> **AIM**
Find every line in the entries below that contains the string "grace", and copy each of those lines.

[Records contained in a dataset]
-=-=-
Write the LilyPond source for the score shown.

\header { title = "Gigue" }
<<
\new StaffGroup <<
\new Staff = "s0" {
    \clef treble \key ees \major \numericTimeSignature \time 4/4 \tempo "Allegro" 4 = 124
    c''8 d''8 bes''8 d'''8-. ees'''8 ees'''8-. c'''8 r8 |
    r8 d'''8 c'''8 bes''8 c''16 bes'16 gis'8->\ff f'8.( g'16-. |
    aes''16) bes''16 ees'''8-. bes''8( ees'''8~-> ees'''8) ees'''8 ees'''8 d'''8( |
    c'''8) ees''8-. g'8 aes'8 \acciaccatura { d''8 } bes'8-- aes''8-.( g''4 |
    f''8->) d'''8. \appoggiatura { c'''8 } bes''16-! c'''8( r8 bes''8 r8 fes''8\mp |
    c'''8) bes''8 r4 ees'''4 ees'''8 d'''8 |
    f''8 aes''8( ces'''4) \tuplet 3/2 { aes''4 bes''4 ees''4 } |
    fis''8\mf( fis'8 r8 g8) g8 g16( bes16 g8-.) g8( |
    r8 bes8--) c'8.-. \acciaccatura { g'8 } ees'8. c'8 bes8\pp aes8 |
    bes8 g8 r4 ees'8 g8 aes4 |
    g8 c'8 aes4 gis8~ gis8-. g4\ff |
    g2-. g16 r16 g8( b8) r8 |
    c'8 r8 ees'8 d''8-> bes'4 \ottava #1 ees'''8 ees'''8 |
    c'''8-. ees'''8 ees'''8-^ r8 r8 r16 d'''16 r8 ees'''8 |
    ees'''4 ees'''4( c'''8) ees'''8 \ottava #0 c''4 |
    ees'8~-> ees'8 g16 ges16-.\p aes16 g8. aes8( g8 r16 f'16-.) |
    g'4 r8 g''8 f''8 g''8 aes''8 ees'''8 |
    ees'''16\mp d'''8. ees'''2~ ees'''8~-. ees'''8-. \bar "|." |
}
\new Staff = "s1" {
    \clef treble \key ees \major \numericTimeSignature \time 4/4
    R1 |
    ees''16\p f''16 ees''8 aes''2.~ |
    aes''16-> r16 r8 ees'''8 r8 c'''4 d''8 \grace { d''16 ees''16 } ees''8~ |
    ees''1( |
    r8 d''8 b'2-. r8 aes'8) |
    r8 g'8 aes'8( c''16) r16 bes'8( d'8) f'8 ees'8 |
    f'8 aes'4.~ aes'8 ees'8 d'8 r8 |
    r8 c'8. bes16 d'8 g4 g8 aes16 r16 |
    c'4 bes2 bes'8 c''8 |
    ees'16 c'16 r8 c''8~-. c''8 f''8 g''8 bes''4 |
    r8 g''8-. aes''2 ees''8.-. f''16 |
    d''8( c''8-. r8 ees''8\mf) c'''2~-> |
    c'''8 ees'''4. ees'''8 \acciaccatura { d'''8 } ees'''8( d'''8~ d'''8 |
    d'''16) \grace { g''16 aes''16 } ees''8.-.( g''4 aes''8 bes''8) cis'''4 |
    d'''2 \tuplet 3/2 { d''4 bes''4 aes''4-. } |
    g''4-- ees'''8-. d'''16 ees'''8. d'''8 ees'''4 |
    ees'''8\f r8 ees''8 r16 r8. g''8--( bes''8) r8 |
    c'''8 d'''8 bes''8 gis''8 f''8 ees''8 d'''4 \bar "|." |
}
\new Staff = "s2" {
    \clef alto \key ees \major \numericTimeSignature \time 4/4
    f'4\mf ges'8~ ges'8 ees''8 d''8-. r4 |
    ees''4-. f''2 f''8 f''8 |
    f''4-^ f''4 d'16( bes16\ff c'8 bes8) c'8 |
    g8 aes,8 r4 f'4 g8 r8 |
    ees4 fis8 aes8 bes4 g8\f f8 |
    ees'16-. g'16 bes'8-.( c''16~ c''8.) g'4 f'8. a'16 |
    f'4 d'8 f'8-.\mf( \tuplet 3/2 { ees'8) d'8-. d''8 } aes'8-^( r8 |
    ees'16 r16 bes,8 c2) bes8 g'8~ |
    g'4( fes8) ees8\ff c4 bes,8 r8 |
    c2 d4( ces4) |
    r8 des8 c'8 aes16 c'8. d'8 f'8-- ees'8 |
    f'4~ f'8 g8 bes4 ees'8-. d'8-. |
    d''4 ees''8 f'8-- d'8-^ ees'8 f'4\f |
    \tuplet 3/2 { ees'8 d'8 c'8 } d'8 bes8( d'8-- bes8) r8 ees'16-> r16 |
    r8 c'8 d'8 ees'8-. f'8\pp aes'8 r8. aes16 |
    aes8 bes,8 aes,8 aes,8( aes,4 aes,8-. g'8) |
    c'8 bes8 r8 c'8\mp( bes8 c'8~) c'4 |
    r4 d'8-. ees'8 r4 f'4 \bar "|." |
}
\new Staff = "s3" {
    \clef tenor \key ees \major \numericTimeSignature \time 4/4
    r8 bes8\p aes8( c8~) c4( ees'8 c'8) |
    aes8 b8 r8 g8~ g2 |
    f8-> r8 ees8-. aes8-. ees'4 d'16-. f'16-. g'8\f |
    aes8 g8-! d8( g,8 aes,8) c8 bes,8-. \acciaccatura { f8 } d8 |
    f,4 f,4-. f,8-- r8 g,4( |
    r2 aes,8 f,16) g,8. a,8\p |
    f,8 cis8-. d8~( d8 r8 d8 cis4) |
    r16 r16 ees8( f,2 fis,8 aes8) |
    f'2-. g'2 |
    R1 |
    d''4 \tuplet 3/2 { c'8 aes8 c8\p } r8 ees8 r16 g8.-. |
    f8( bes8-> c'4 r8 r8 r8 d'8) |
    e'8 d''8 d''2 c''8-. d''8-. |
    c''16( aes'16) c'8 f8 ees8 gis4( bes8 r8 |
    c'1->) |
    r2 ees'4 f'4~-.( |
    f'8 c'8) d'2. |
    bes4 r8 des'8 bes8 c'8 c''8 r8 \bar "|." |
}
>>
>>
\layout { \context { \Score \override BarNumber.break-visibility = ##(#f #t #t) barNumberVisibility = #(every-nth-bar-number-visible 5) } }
-=-=-
> **REPLY**
    aes''16-> r16 r8 ees'''8 r8 c'''4 d''8 \grace { d''16 ees''16 } ees''8~ |
    d'''16) \grace { g''16 aes''16 } ees''8.-.( g''4 aes''8 bes''8) cis'''4 |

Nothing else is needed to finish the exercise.